(THE TASK): Work out the number of lines in the listing that include the string "AGND". Reply with that number alone.

(RECORDS FOR THIS EXERCISE):
-- Opening Marker --

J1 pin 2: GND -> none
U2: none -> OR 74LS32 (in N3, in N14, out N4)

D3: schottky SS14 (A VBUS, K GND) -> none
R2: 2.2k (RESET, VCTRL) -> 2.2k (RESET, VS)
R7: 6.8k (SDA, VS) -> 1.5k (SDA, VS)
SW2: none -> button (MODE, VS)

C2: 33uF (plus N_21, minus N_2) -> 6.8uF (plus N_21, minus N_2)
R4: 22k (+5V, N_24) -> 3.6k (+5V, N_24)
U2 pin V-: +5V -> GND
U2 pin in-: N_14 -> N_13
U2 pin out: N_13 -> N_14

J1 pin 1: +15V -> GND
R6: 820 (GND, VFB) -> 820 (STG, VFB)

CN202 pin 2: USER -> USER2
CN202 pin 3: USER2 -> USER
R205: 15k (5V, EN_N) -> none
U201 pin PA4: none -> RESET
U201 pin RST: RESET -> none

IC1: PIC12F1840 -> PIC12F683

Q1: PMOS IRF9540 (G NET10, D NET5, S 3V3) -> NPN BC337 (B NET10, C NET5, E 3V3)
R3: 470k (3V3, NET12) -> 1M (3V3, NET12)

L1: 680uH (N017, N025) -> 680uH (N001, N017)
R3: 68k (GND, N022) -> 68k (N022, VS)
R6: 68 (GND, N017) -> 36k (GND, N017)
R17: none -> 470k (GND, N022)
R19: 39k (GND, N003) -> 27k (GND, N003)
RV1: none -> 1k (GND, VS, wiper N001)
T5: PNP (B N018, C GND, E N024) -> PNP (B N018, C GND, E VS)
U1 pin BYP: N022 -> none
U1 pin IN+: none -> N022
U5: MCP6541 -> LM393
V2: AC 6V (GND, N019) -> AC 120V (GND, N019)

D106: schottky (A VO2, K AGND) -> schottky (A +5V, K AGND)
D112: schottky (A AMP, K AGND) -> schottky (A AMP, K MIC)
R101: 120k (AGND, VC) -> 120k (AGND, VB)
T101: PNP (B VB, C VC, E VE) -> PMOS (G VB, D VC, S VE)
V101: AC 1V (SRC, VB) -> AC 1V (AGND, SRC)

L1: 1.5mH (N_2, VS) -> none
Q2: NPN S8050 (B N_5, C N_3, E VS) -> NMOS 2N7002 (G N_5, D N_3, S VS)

-- Closing Marker --

(SOLUTION BELOW): 4